<<<<

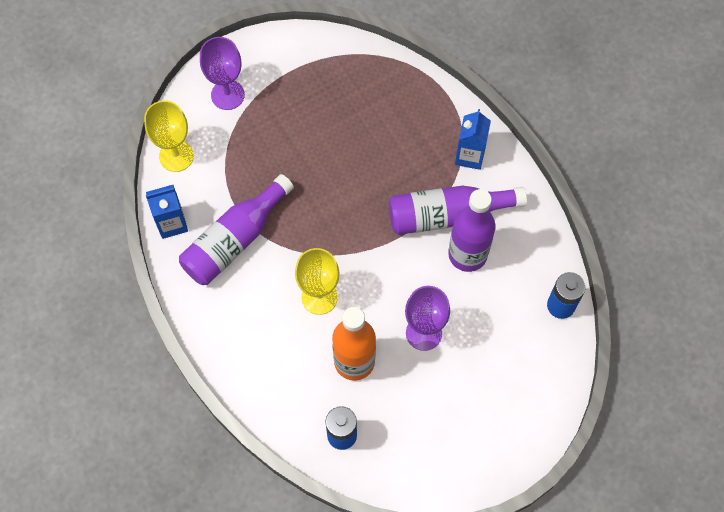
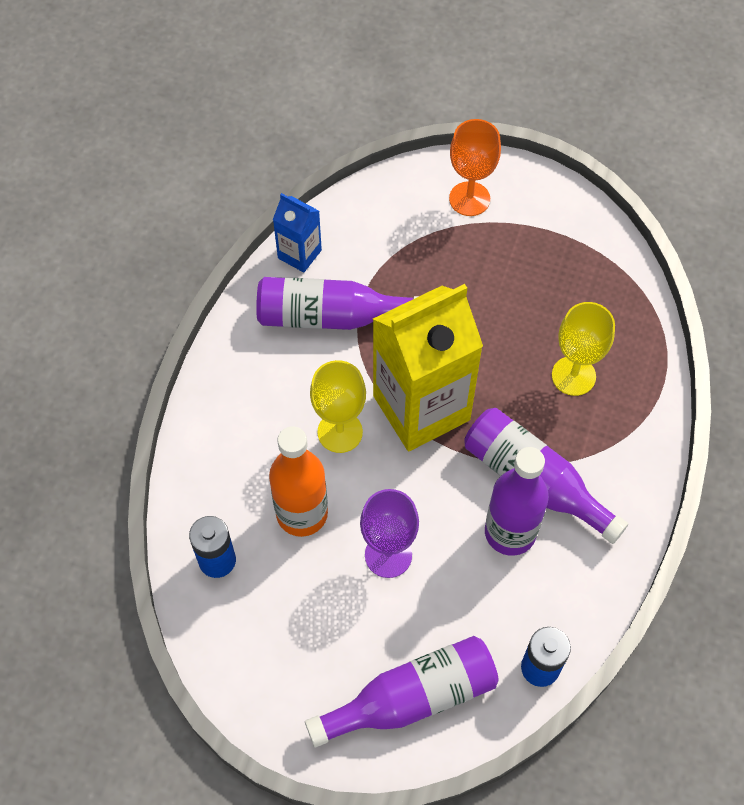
camera: 50 degrees right, 5 degrees down
(176, 156) = (368, 206): yellow goblet -> yellow goblet (573, 376)
(227, 95) = (469, 199): purple goblet -> orange goblet
(345, 238) = (421, 408): none -> yellow carton
(469, 156) = (619, 452): blue carton -> none
(522, 389) = (412, 698): none -> purple bottle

>>>>

**WORK INSTRUCTIONS:** Output the line bearing "(227, 95) = (469, 199): purple" along with all the lines after it through the end of the entries, exactly, and no other lines.

**TASK OUTPUT:**
(227, 95) = (469, 199): purple goblet -> orange goblet
(345, 238) = (421, 408): none -> yellow carton
(469, 156) = (619, 452): blue carton -> none
(522, 389) = (412, 698): none -> purple bottle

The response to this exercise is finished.